### WORK TO BE COMPLETED
As soon as the line containing "camera: 80 degrees left, 5 degrees up" appears in the material below, start returning lines exactly, and end with the line containing "(743, 611) = (756, 202): red".

** PROVIDED DATA follows **

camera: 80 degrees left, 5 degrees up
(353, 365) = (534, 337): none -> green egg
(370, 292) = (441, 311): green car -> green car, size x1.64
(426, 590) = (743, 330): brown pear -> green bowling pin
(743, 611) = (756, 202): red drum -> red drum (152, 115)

** End of PROVIDED DATA **
** PROVIDED DATA follows **

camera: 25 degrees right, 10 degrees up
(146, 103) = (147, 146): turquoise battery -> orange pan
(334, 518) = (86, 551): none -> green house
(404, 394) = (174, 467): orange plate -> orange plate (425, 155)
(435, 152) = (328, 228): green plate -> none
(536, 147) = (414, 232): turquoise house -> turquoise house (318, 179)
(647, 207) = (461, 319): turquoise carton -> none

** End of PROVIDED DATA **
** PROVIDED DATA follows **

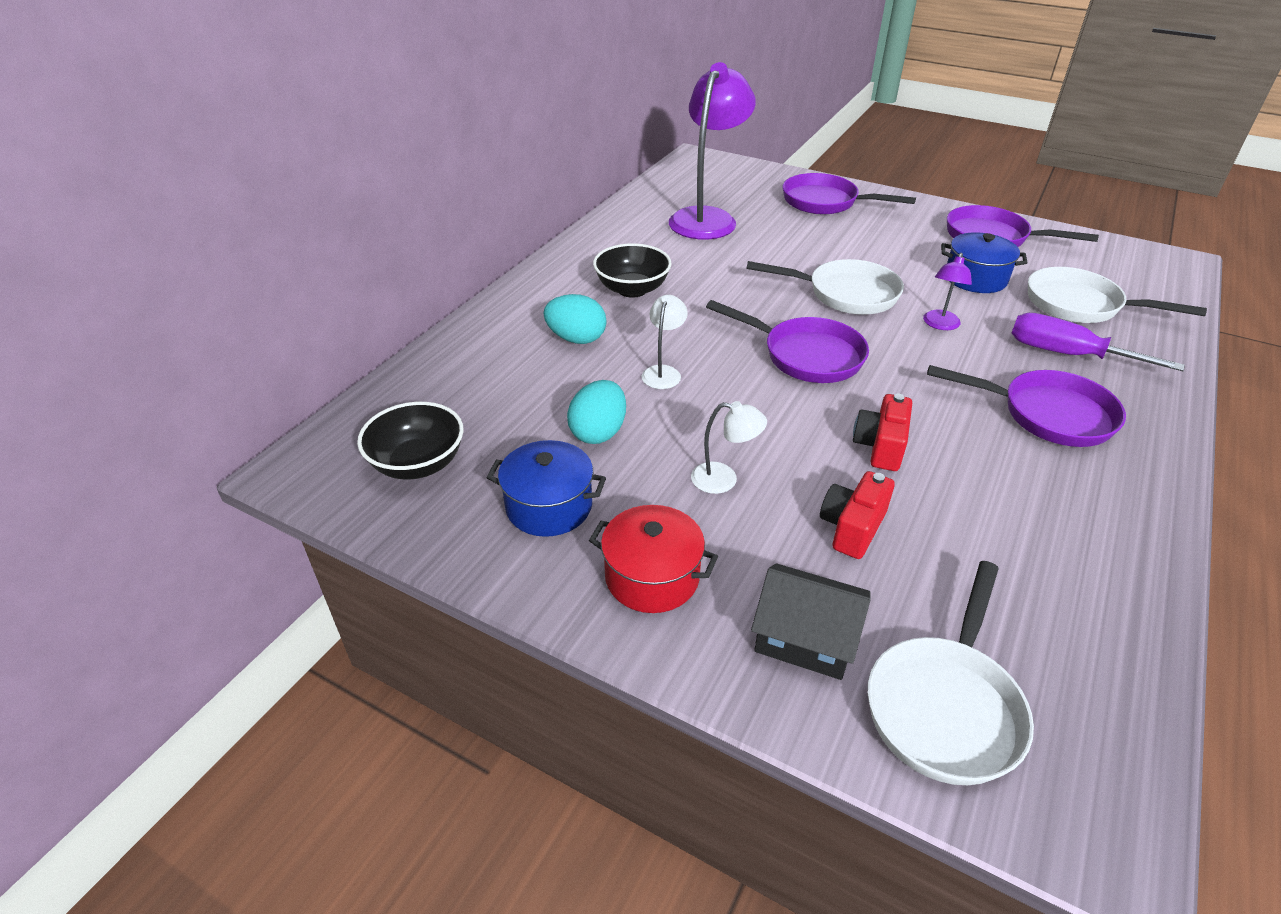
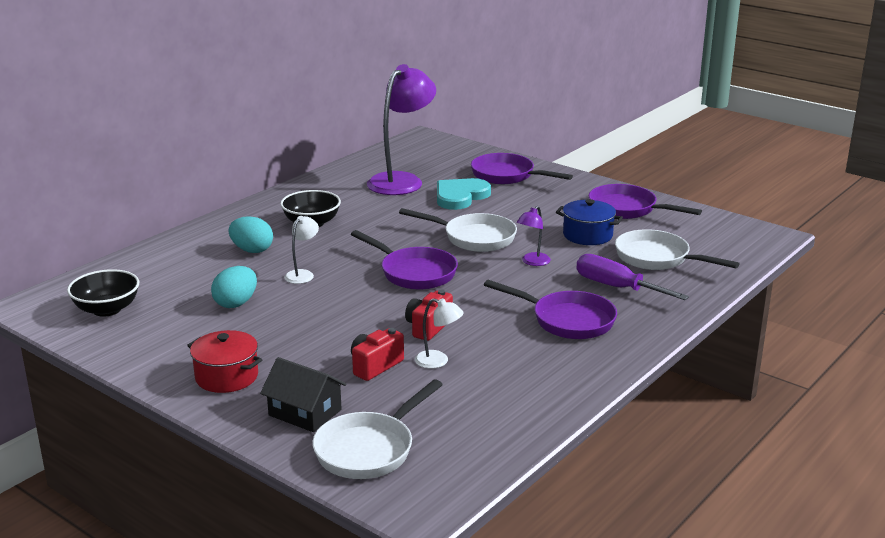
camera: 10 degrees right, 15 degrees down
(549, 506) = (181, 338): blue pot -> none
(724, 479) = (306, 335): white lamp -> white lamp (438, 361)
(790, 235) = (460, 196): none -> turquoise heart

** End of PROVIDED DATA **

### EXERCISE OUTPUT
camera: 80 degrees left, 5 degrees up
(353, 365) = (534, 337): none -> green egg
(370, 292) = (441, 311): green car -> green car, size x1.64
(426, 590) = (743, 330): brown pear -> green bowling pin
(743, 611) = (756, 202): red drum -> red drum (152, 115)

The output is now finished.